**What you should do:**
Everything in the entries except the pictures should be repeated exactly.
------
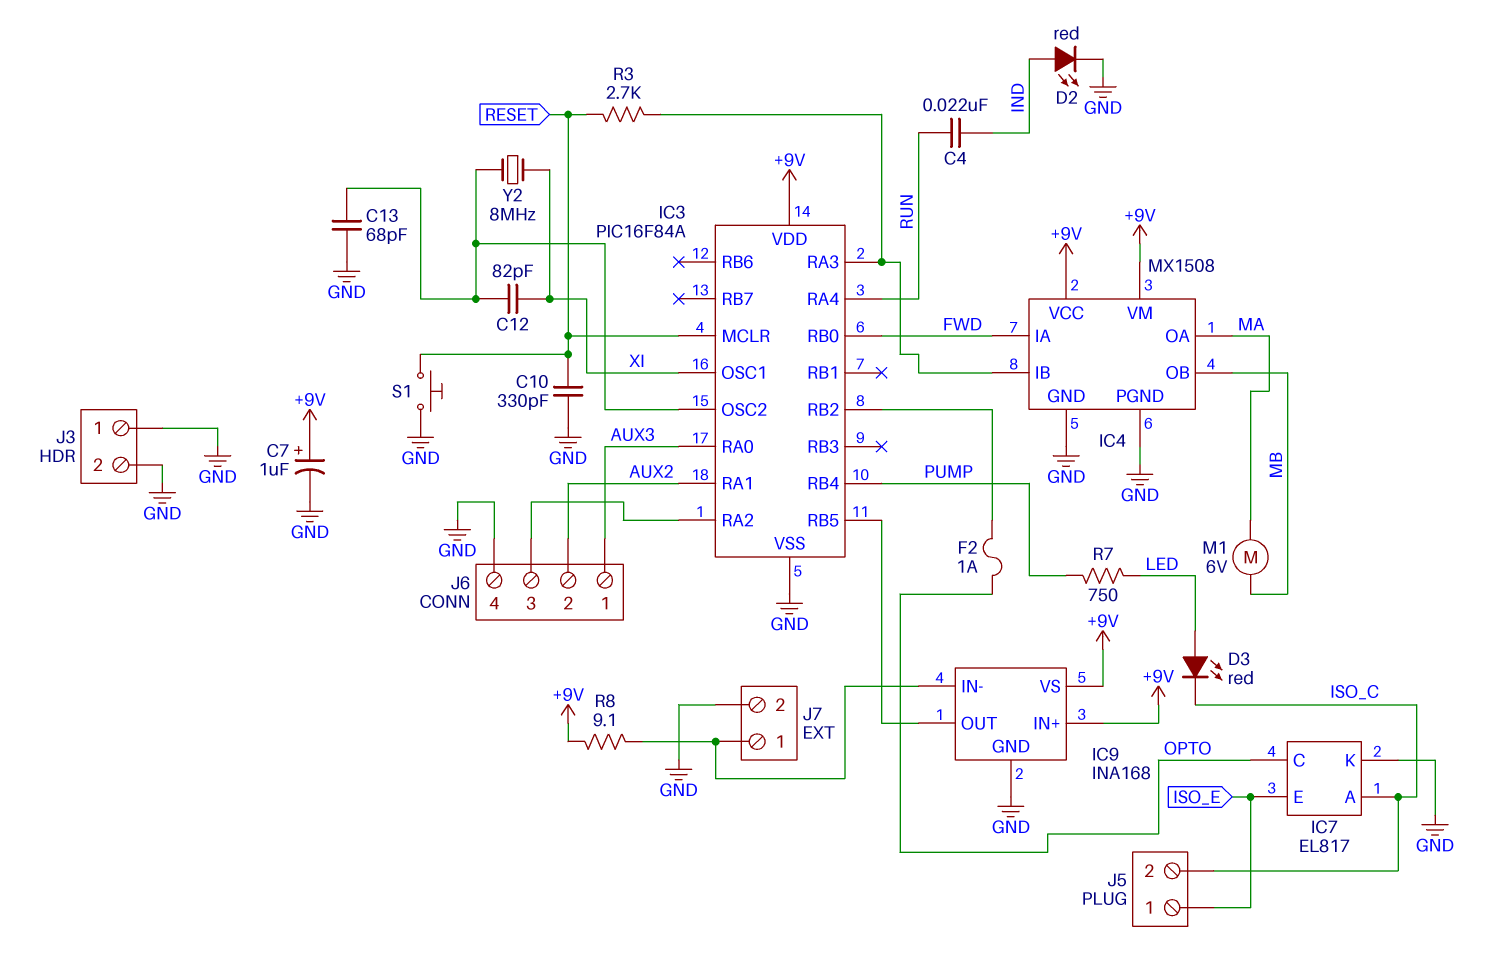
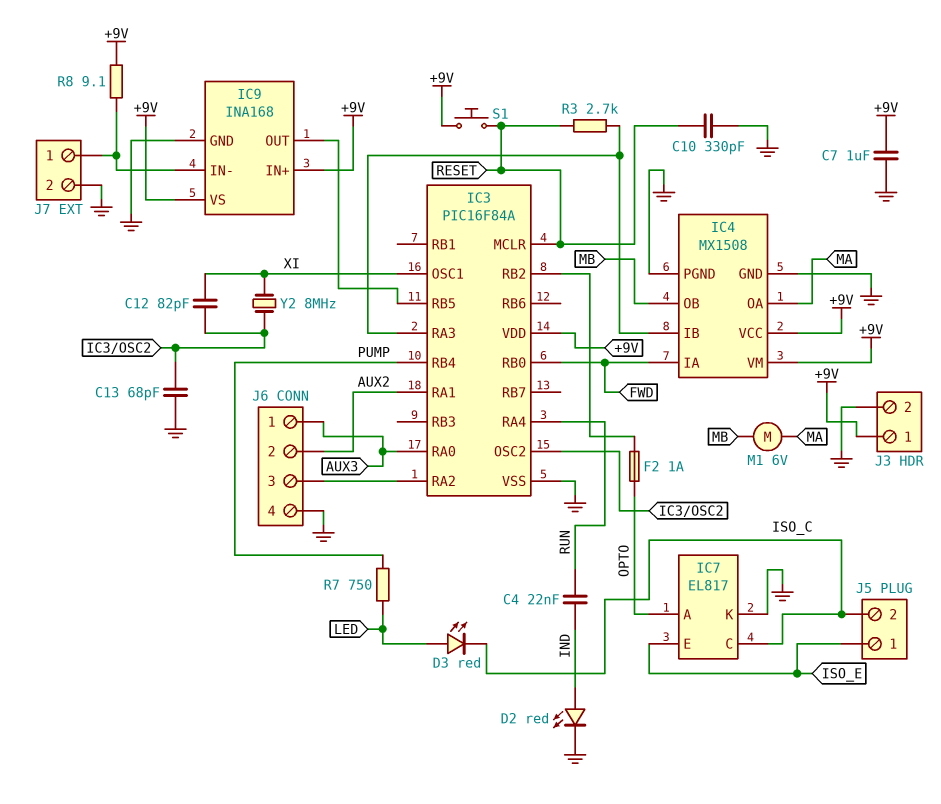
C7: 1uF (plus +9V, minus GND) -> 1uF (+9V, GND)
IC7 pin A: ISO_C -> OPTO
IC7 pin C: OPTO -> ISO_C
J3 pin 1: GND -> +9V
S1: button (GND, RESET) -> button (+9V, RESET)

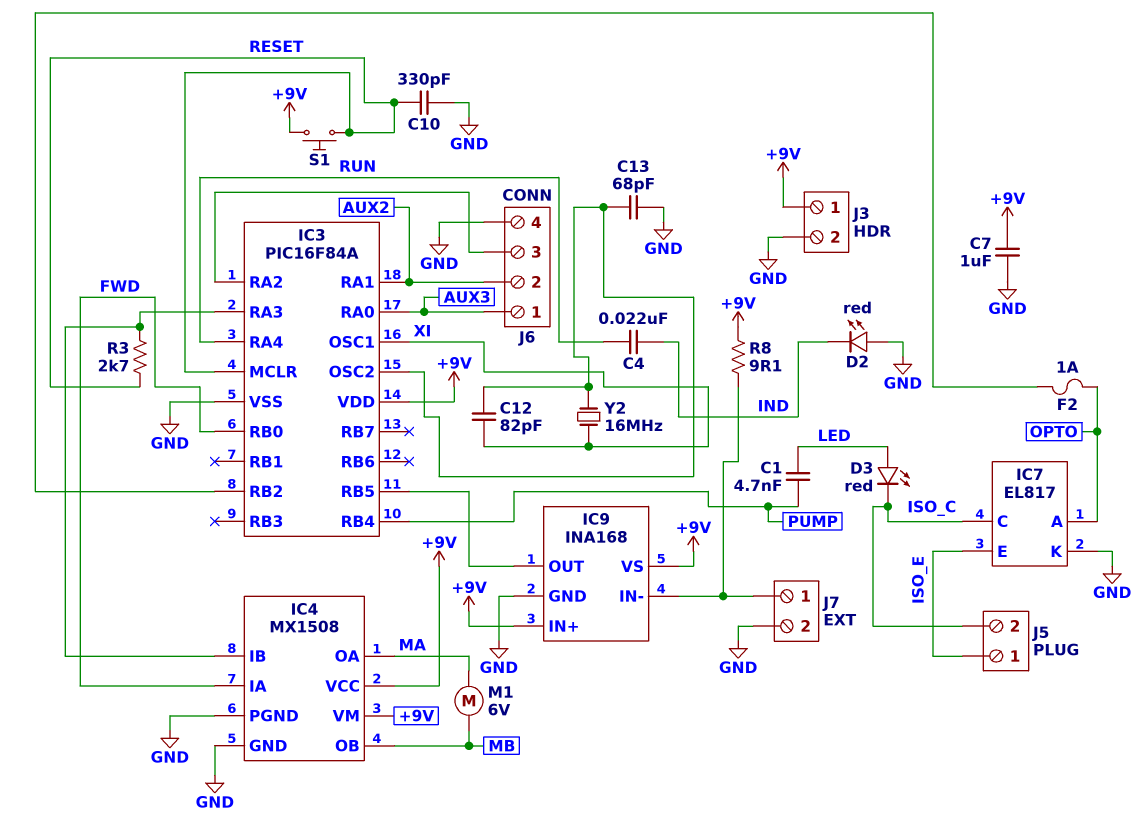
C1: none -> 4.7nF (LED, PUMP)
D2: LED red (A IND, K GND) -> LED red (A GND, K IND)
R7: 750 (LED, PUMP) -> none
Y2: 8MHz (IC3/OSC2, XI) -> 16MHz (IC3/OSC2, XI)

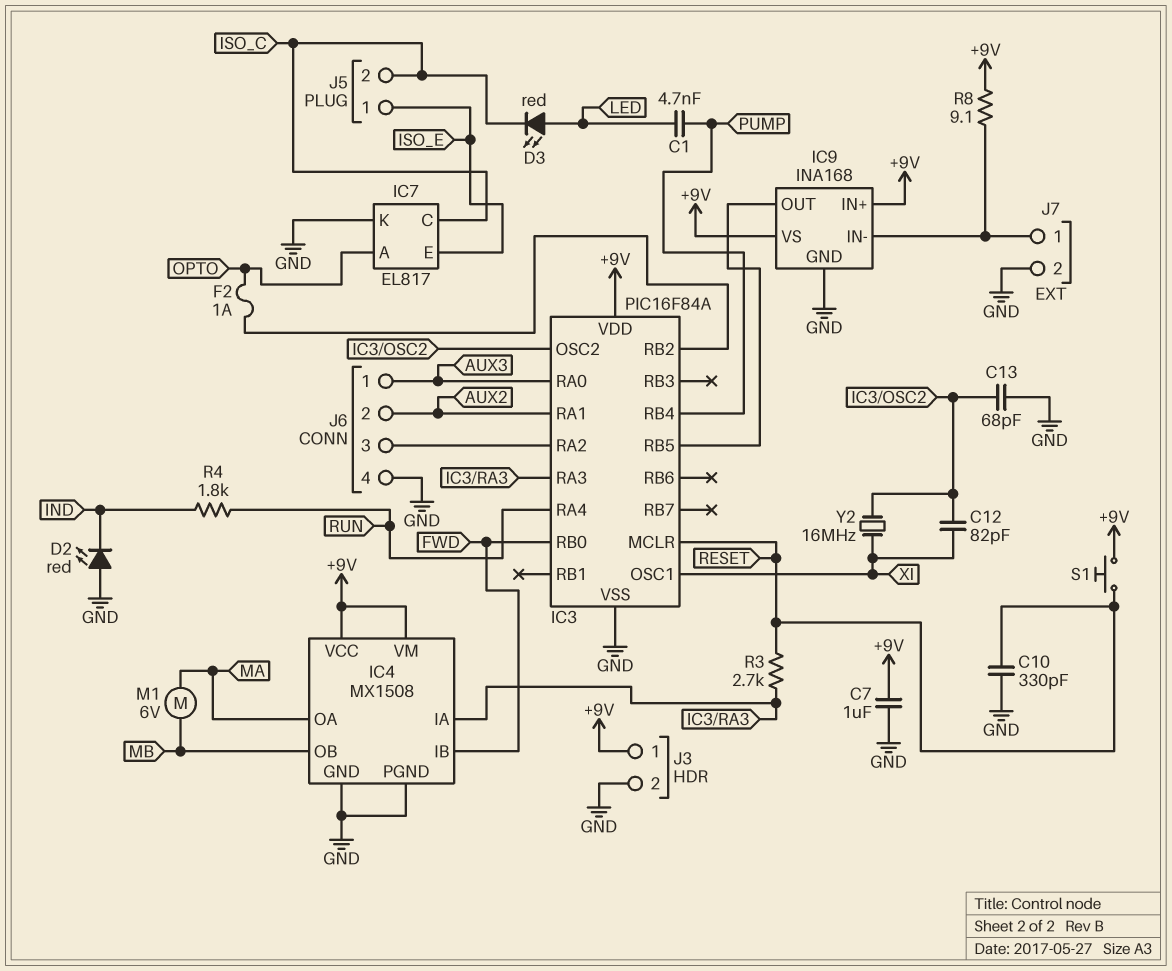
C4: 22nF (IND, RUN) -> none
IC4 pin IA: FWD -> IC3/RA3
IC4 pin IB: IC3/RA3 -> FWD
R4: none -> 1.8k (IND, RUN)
------
**Expected answer:**
C7: 1uF (plus +9V, minus GND) -> 1uF (+9V, GND)
IC7 pin A: ISO_C -> OPTO
IC7 pin C: OPTO -> ISO_C
J3 pin 1: GND -> +9V
S1: button (GND, RESET) -> button (+9V, RESET)

C1: none -> 4.7nF (LED, PUMP)
D2: LED red (A IND, K GND) -> LED red (A GND, K IND)
R7: 750 (LED, PUMP) -> none
Y2: 8MHz (IC3/OSC2, XI) -> 16MHz (IC3/OSC2, XI)

C4: 22nF (IND, RUN) -> none
IC4 pin IA: FWD -> IC3/RA3
IC4 pin IB: IC3/RA3 -> FWD
R4: none -> 1.8k (IND, RUN)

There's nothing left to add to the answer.